- [Assignment]: In the records below, find the line containing "LUX2 pin SCL: 10 -> 3"; restate it and every later line word for word, through the last.

(Data records Opens)

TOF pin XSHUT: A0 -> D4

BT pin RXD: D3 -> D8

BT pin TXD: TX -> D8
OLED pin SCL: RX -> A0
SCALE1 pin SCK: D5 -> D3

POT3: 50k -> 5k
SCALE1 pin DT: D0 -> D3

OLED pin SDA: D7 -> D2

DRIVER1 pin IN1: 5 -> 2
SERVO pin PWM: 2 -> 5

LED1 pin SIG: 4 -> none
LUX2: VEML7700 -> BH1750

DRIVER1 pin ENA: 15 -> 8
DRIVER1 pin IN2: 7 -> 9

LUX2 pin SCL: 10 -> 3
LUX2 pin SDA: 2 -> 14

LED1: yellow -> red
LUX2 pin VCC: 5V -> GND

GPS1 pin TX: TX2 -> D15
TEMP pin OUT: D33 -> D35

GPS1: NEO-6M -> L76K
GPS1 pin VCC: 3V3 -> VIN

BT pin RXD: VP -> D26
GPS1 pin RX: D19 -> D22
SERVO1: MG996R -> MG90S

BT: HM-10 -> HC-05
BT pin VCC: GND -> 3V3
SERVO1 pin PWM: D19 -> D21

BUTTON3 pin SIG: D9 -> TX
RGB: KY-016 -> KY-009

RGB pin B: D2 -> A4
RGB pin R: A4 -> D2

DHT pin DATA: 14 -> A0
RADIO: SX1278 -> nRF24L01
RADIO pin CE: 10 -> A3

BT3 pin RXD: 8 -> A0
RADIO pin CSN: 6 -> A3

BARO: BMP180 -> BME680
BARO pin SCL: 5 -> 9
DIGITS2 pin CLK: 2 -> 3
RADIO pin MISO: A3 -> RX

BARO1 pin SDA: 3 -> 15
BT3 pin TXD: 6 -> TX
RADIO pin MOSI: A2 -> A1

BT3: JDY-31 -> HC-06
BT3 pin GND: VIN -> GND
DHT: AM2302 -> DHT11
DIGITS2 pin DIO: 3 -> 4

(Data records Closes)

- [Written answer]:
LUX2 pin SCL: 10 -> 3
LUX2 pin SDA: 2 -> 14

LED1: yellow -> red
LUX2 pin VCC: 5V -> GND

GPS1 pin TX: TX2 -> D15
TEMP pin OUT: D33 -> D35

GPS1: NEO-6M -> L76K
GPS1 pin VCC: 3V3 -> VIN

BT pin RXD: VP -> D26
GPS1 pin RX: D19 -> D22
SERVO1: MG996R -> MG90S

BT: HM-10 -> HC-05
BT pin VCC: GND -> 3V3
SERVO1 pin PWM: D19 -> D21

BUTTON3 pin SIG: D9 -> TX
RGB: KY-016 -> KY-009

RGB pin B: D2 -> A4
RGB pin R: A4 -> D2

DHT pin DATA: 14 -> A0
RADIO: SX1278 -> nRF24L01
RADIO pin CE: 10 -> A3

BT3 pin RXD: 8 -> A0
RADIO pin CSN: 6 -> A3

BARO: BMP180 -> BME680
BARO pin SCL: 5 -> 9
DIGITS2 pin CLK: 2 -> 3
RADIO pin MISO: A3 -> RX

BARO1 pin SDA: 3 -> 15
BT3 pin TXD: 6 -> TX
RADIO pin MOSI: A2 -> A1

BT3: JDY-31 -> HC-06
BT3 pin GND: VIN -> GND
DHT: AM2302 -> DHT11
DIGITS2 pin DIO: 3 -> 4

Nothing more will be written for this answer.